Exercise: From the data below, set down exactly the lines between the one holding "SP1: speaker 16R" and the one holding "R6: 2.2k (N2, N7) -> none", inclusive, and no others.

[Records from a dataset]
+++
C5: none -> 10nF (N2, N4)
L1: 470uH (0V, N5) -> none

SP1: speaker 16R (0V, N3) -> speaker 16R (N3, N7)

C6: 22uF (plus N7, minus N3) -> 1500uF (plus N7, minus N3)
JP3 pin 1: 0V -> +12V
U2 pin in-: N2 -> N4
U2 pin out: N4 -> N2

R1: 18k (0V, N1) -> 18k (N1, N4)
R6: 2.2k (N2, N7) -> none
+++
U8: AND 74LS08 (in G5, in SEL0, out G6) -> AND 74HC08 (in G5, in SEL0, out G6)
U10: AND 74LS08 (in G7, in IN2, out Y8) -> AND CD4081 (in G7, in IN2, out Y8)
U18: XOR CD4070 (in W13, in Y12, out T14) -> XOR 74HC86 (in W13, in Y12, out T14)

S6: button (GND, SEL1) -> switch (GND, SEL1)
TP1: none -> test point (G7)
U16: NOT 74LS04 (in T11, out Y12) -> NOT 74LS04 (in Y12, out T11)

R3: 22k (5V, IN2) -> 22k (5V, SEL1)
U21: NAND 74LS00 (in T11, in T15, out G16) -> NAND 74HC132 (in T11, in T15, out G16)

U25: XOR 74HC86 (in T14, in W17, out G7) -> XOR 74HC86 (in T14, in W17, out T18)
+++
Problem solution:
SP1: speaker 16R (0V, N3) -> speaker 16R (N3, N7)

C6: 22uF (plus N7, minus N3) -> 1500uF (plus N7, minus N3)
JP3 pin 1: 0V -> +12V
U2 pin in-: N2 -> N4
U2 pin out: N4 -> N2

R1: 18k (0V, N1) -> 18k (N1, N4)
R6: 2.2k (N2, N7) -> none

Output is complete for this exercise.